## [TASK PROMPT]
For this exercise, reproduce the entries below exactly, but only from the line containing "purple trophy [275,135,340,241]" through the line containing "orange screwdriver [461,186,587,211] -> none", both included.

## [EXTRACTED DATA]
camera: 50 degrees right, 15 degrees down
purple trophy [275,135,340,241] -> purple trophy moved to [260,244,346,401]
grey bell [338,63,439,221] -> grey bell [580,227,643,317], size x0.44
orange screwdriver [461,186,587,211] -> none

==

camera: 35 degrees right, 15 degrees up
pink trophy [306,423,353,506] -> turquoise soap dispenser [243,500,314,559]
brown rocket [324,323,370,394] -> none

--

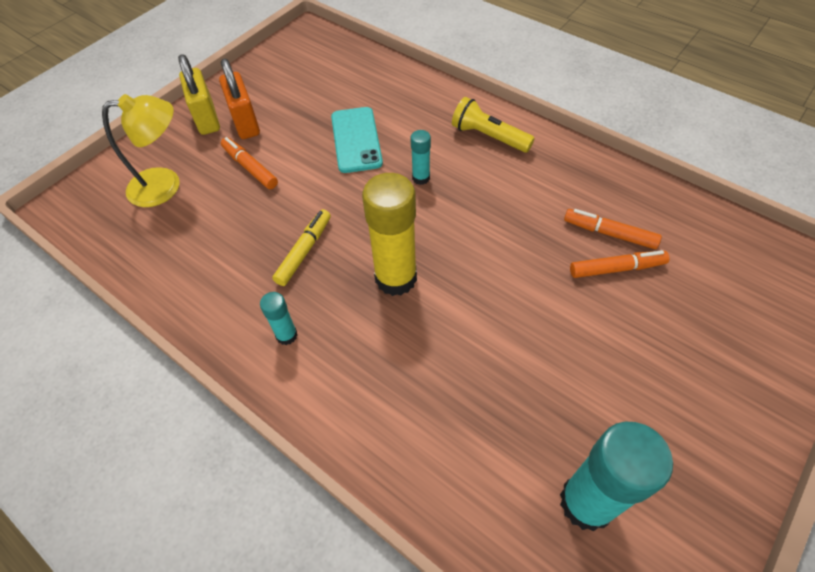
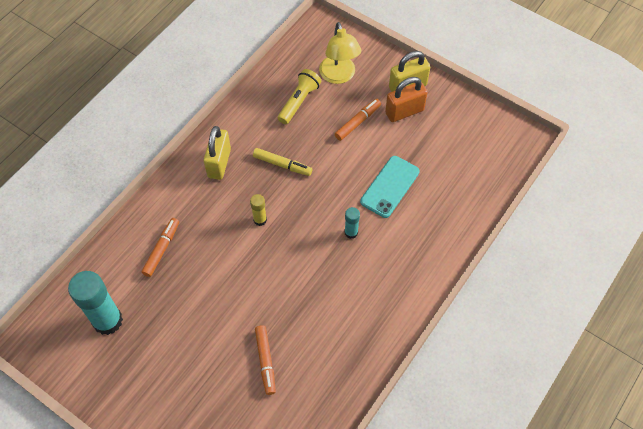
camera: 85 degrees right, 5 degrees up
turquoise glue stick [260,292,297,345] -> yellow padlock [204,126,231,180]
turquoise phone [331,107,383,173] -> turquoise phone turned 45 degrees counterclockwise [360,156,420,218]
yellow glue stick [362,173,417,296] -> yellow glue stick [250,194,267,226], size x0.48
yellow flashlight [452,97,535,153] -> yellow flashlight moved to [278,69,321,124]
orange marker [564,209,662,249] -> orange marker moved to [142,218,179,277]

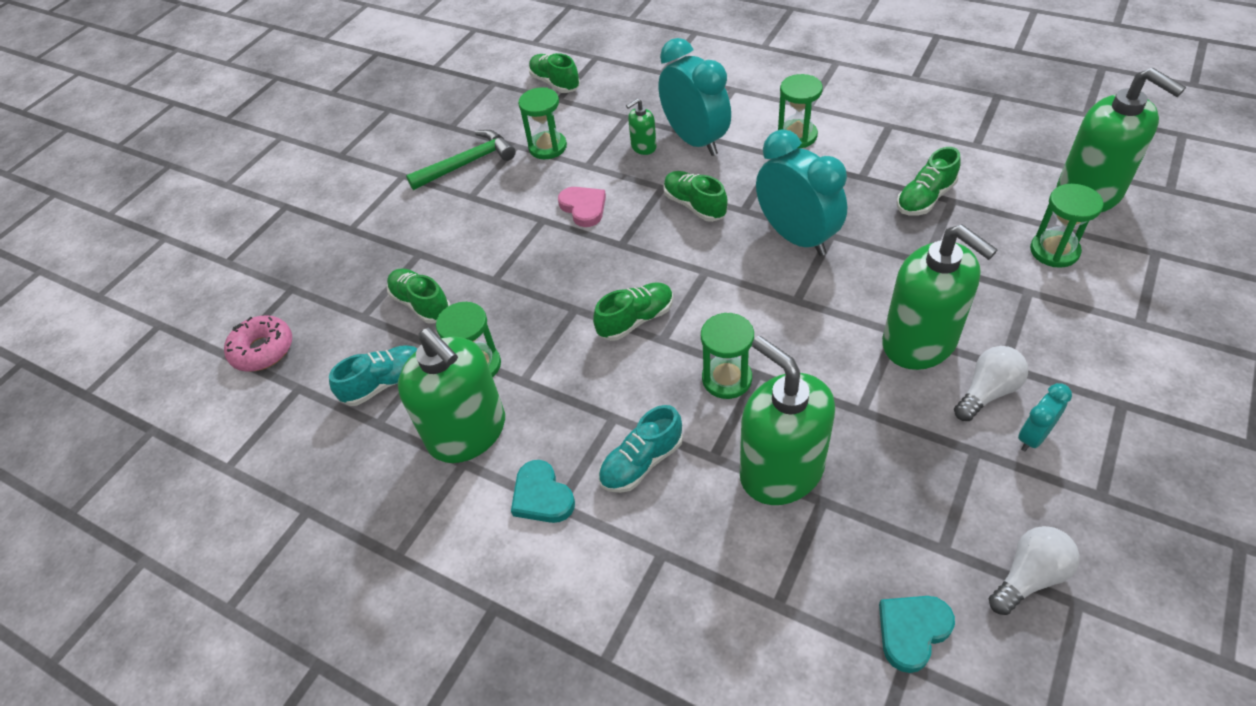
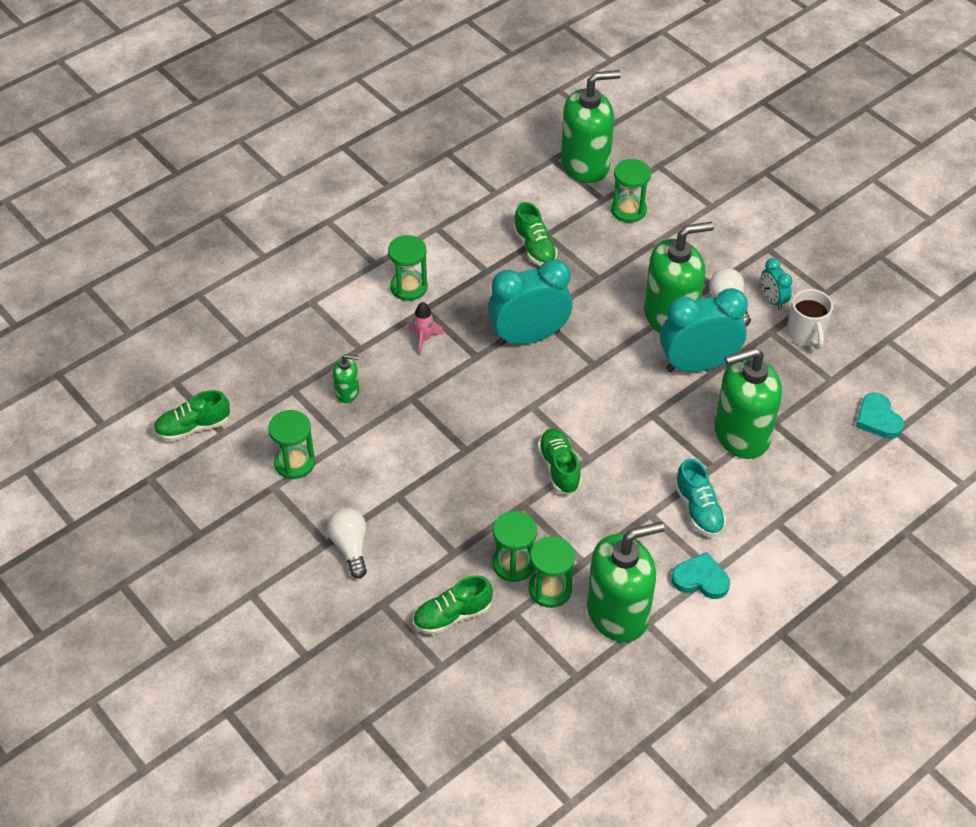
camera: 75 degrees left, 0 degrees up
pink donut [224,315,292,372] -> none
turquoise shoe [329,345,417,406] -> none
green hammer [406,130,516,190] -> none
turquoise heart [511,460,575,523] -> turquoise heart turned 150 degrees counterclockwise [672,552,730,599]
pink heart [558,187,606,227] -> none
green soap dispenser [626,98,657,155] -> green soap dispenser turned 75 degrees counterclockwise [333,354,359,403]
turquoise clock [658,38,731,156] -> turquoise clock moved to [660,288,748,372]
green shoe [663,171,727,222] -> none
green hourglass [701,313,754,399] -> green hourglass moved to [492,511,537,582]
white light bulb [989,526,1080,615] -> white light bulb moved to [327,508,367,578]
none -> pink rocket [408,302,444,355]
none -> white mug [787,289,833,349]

## [ANSWER AREA]
purple trophy [275,135,340,241] -> purple trophy moved to [260,244,346,401]
grey bell [338,63,439,221] -> grey bell [580,227,643,317], size x0.44
orange screwdriver [461,186,587,211] -> none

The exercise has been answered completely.